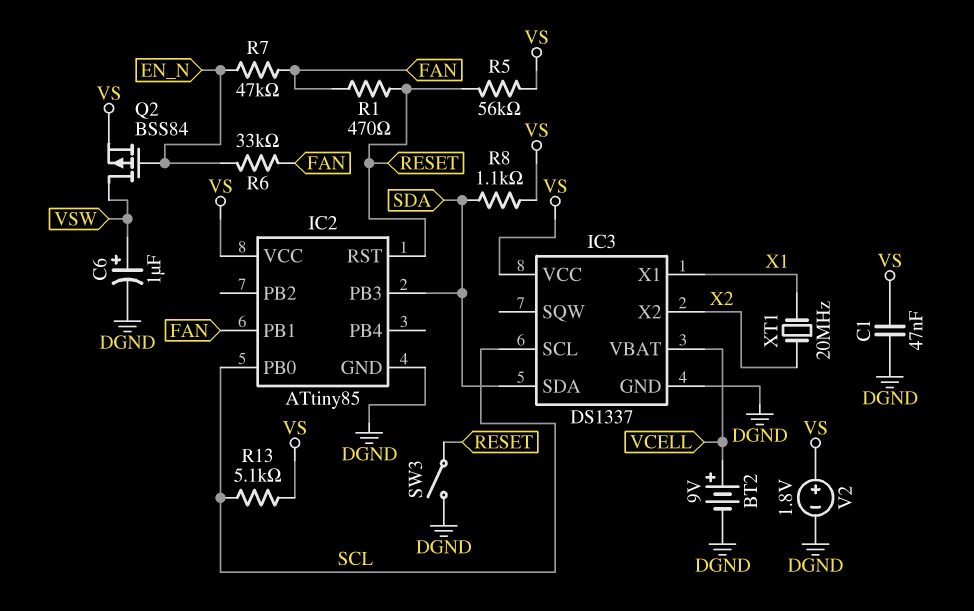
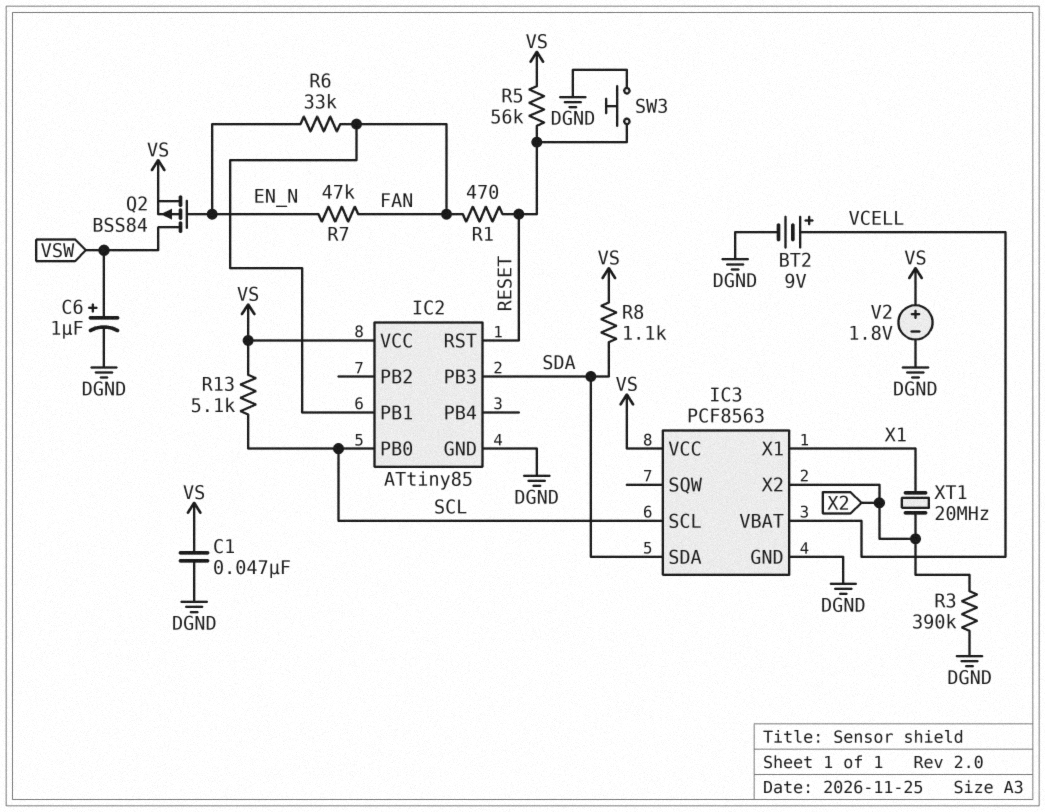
IC3: DS1337 -> PCF8563
R3: none -> 390k (DGND, X2)
SW3: switch (DGND, RESET) -> button (DGND, RESET)

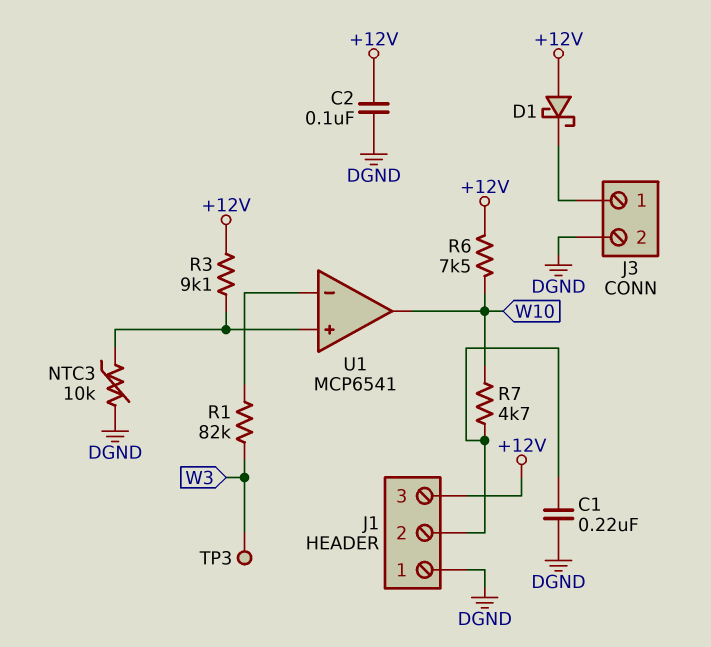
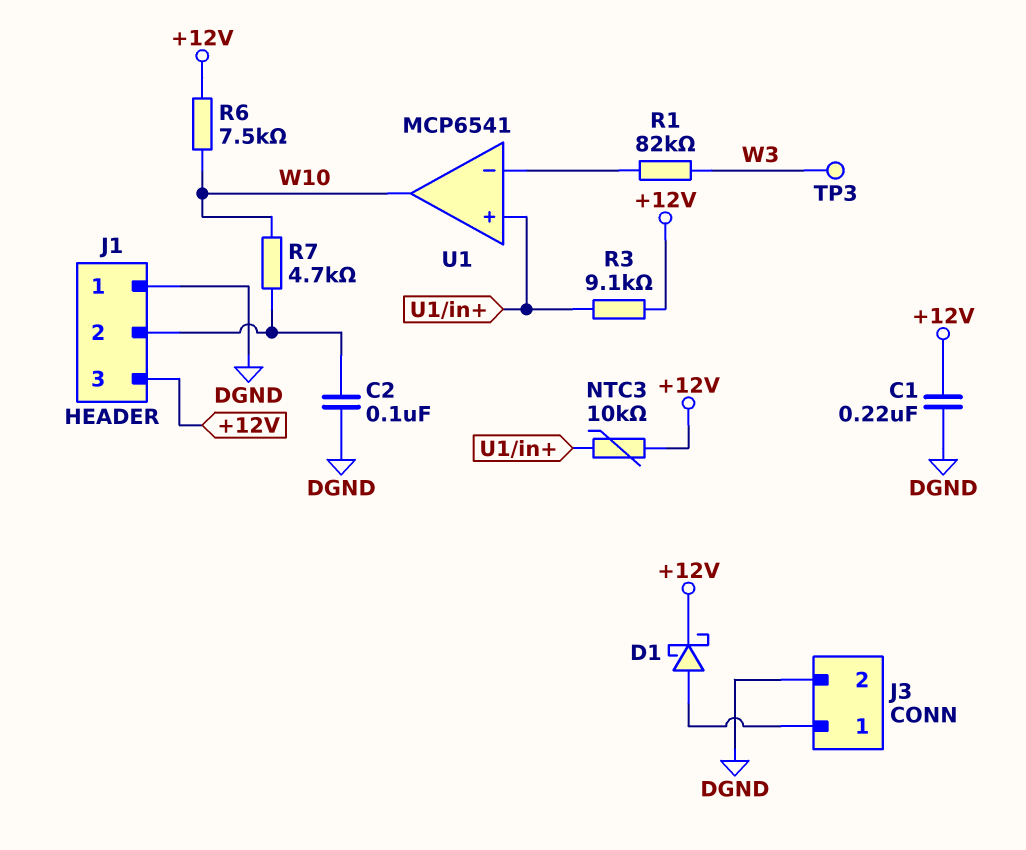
C1: 220nF (DGND, J1/2) -> 220nF (+12V, DGND)
C2: 100nF (+12V, DGND) -> 100nF (DGND, J1/2)
D1: schottky (A +12V, K J3/1) -> schottky (A J3/1, K +12V)
NTC3: 10k (DGND, U1/in+) -> 10k (+12V, U1/in+)

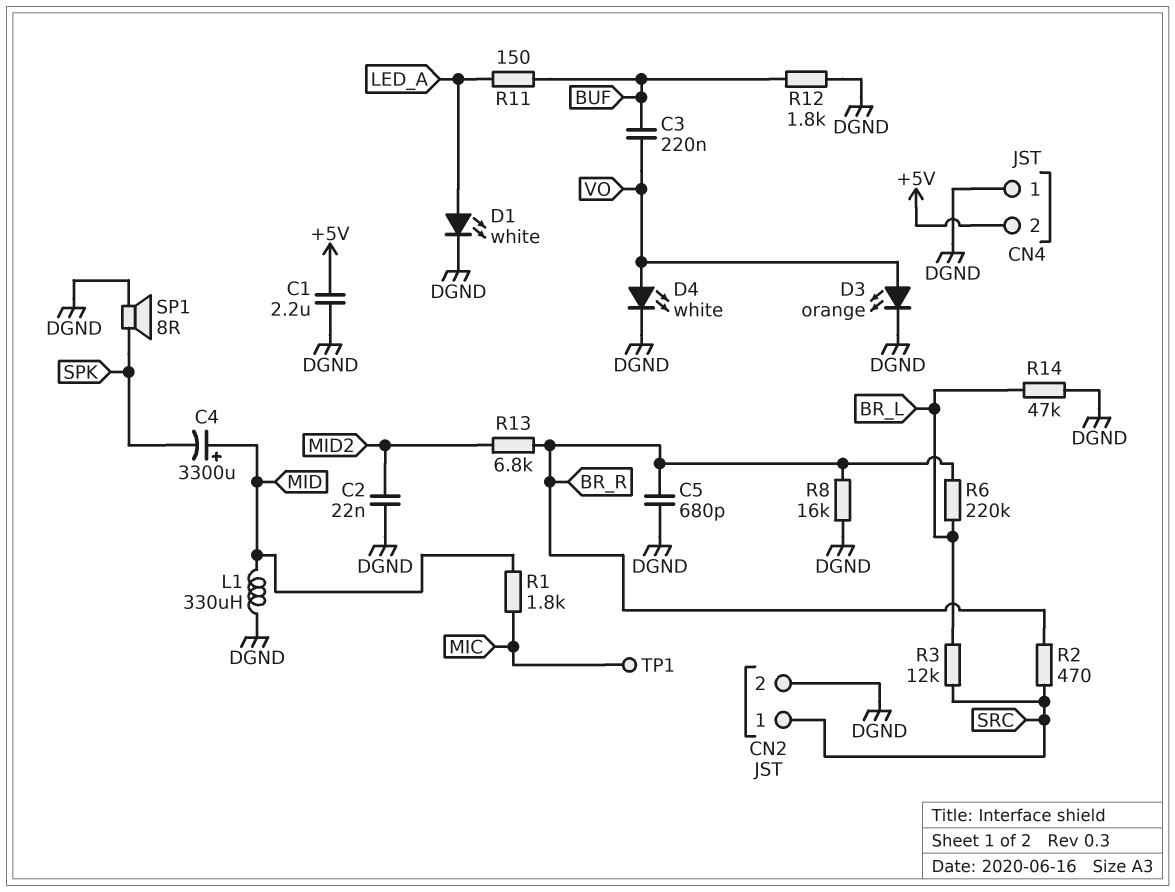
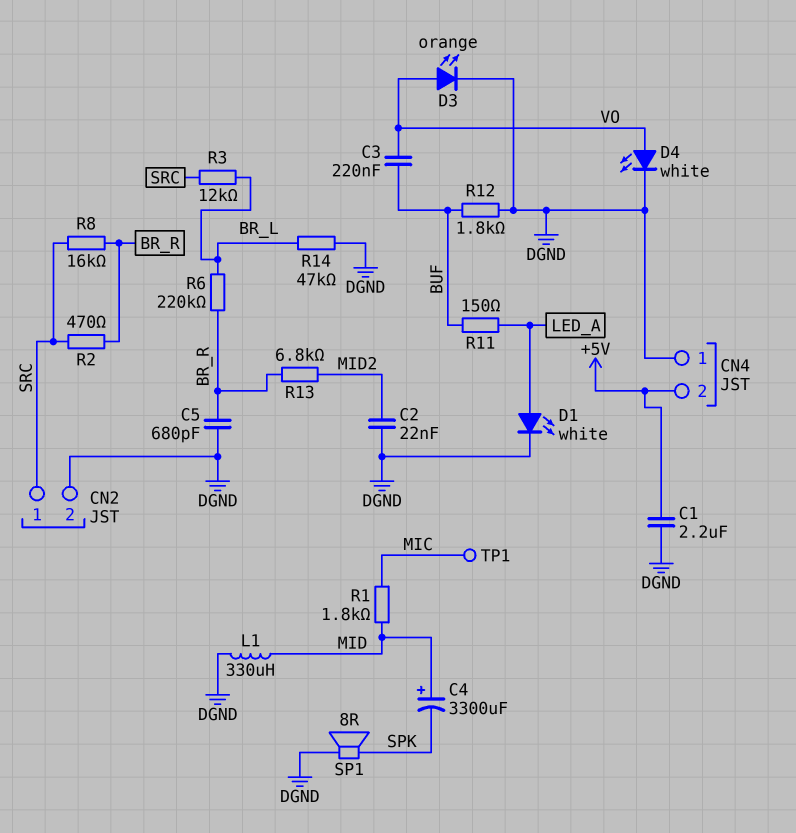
R8: 16k (BR_R, DGND) -> 16k (BR_R, SRC)

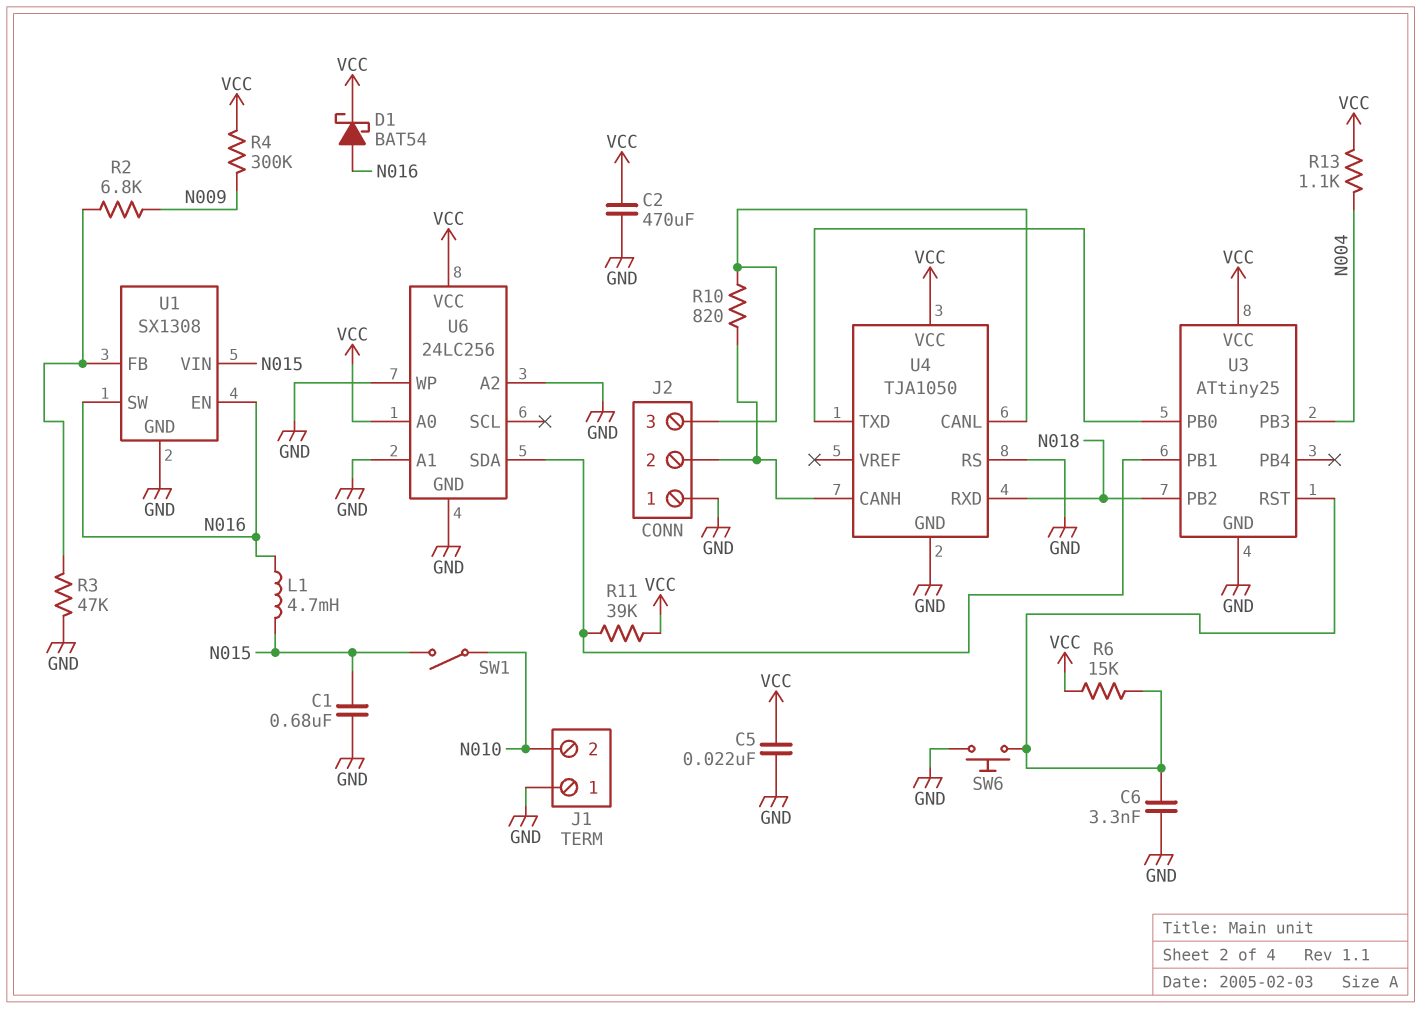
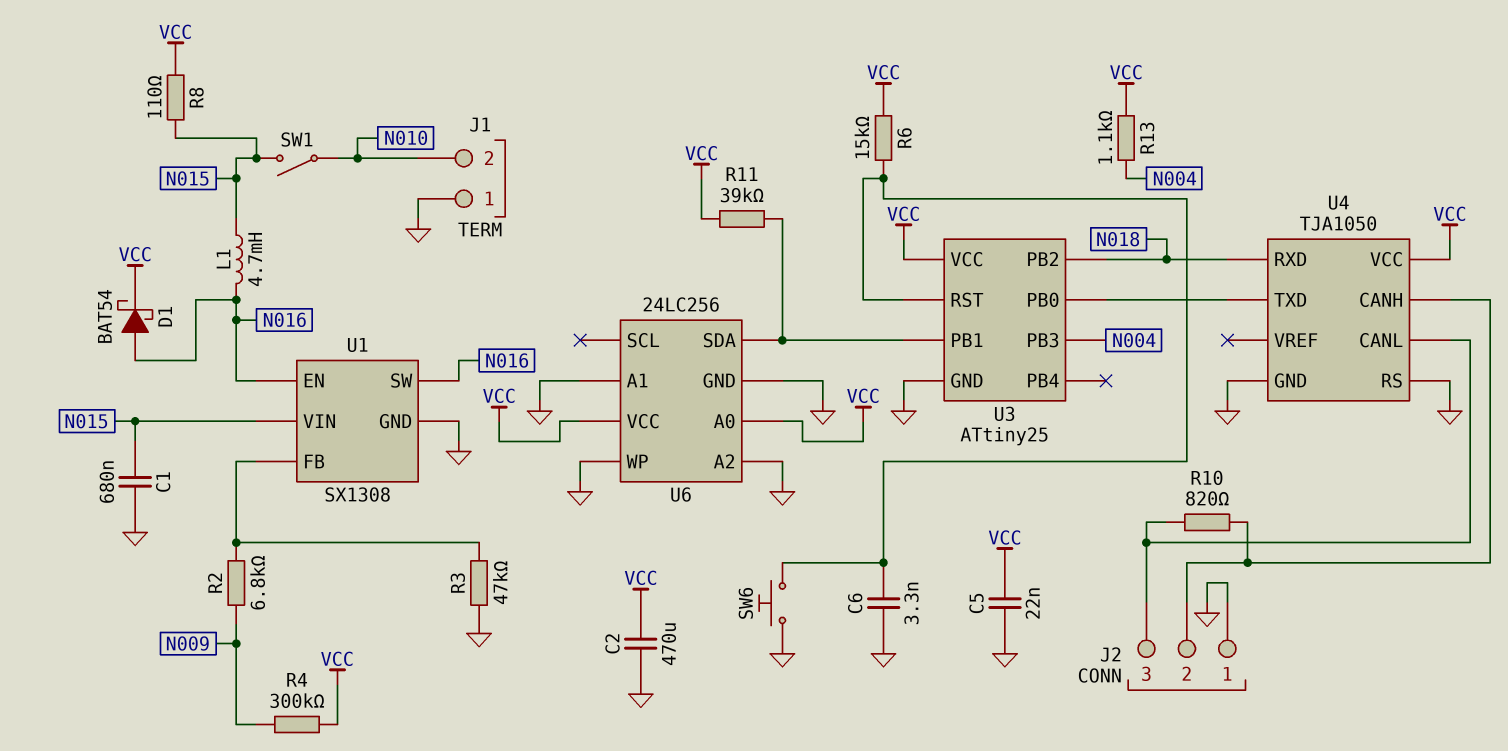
R8: none -> 110 (N015, VCC)

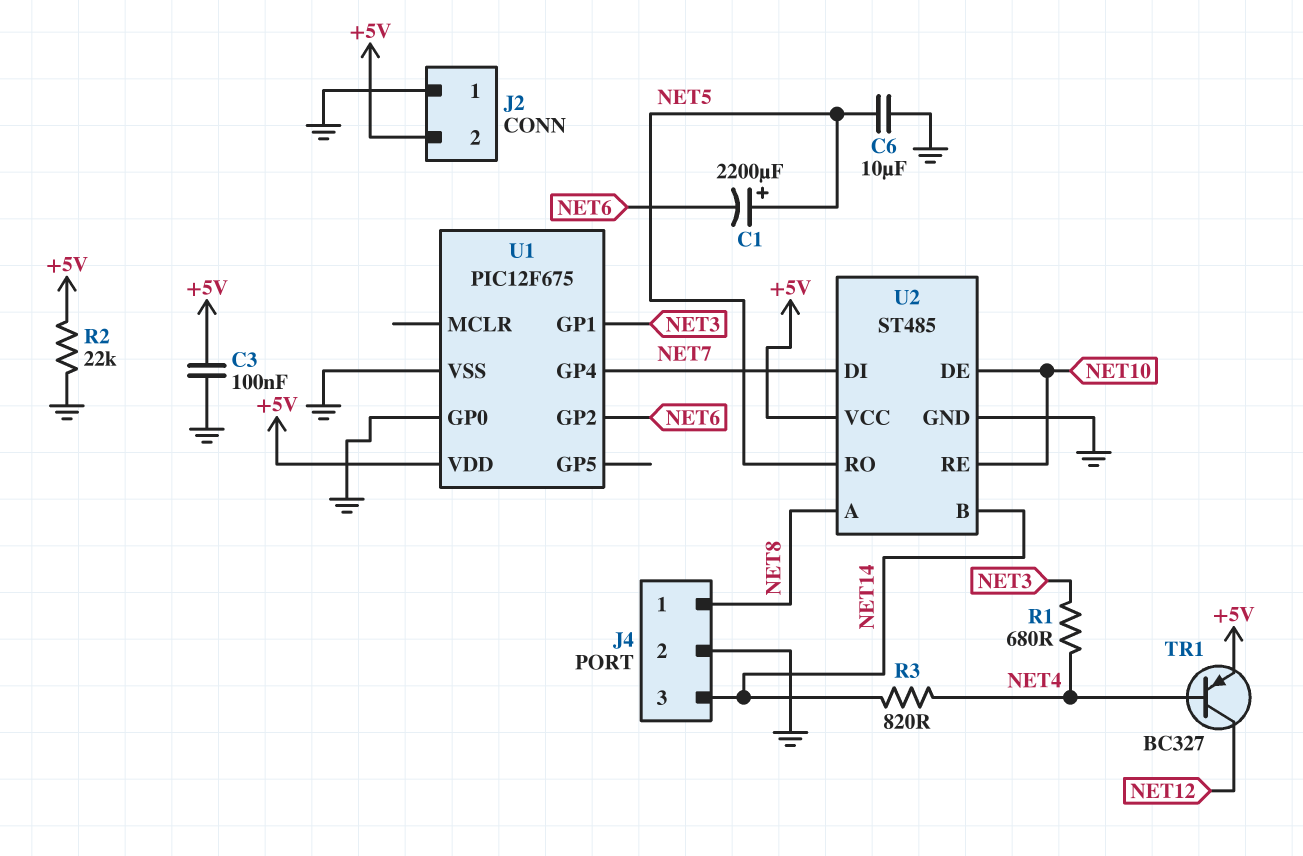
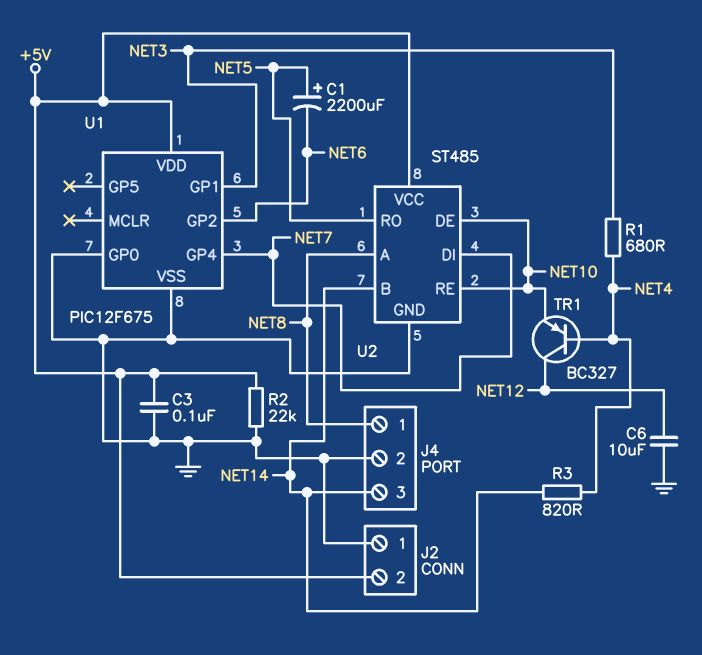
C6: 10uF (GND, NET5) -> 10uF (GND, NET12)
TR1: PNP BC327 (B NET4, C NET12, E +5V) -> PNP BC327 (B NET4, C NET12, E NET10)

* [What you will do]
Please reproduce verbatim the lines from the line with "R8: none -> 110 (N015, VCC)" through the final line of the listing, inclusive of both ends. Omit all pictures.

* [Expected output]
R8: none -> 110 (N015, VCC)

C6: 10uF (GND, NET5) -> 10uF (GND, NET12)
TR1: PNP BC327 (B NET4, C NET12, E +5V) -> PNP BC327 (B NET4, C NET12, E NET10)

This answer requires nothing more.